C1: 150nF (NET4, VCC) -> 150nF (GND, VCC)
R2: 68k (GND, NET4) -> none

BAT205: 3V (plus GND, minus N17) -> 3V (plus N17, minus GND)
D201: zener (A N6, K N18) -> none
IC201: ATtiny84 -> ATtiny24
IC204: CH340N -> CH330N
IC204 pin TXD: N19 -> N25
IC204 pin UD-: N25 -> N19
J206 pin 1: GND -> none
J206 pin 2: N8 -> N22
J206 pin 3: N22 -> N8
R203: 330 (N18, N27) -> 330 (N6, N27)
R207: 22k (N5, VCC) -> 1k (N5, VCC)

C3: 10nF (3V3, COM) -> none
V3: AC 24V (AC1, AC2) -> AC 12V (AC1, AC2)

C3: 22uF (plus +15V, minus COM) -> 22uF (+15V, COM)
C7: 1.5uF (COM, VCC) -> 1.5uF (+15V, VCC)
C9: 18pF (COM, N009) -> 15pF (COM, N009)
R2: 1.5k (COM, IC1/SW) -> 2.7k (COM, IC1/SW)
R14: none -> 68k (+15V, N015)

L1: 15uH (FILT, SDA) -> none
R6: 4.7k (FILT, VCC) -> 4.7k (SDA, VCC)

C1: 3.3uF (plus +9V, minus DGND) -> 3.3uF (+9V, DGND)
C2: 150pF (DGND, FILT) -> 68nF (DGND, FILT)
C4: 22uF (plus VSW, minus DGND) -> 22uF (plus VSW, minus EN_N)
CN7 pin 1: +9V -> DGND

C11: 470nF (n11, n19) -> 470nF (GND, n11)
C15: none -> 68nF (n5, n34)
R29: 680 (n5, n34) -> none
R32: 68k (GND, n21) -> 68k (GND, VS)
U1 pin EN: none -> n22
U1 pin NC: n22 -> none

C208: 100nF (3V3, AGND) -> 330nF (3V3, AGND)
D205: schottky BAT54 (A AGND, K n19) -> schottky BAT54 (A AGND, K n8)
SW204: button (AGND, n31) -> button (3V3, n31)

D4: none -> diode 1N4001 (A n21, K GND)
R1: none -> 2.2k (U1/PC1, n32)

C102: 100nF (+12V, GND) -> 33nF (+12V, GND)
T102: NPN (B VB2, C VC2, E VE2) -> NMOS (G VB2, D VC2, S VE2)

※

- [Instructions for the task]
Your answer should consist solely of the lines above from the line with "IC201: ATtiny84 -> ATtiny24" to the line with "R14: none -> 68k (+15V, N015)", both included, reproduced exactly.

- [Output for this exercise]
IC201: ATtiny84 -> ATtiny24
IC204: CH340N -> CH330N
IC204 pin TXD: N19 -> N25
IC204 pin UD-: N25 -> N19
J206 pin 1: GND -> none
J206 pin 2: N8 -> N22
J206 pin 3: N22 -> N8
R203: 330 (N18, N27) -> 330 (N6, N27)
R207: 22k (N5, VCC) -> 1k (N5, VCC)

C3: 10nF (3V3, COM) -> none
V3: AC 24V (AC1, AC2) -> AC 12V (AC1, AC2)

C3: 22uF (plus +15V, minus COM) -> 22uF (+15V, COM)
C7: 1.5uF (COM, VCC) -> 1.5uF (+15V, VCC)
C9: 18pF (COM, N009) -> 15pF (COM, N009)
R2: 1.5k (COM, IC1/SW) -> 2.7k (COM, IC1/SW)
R14: none -> 68k (+15V, N015)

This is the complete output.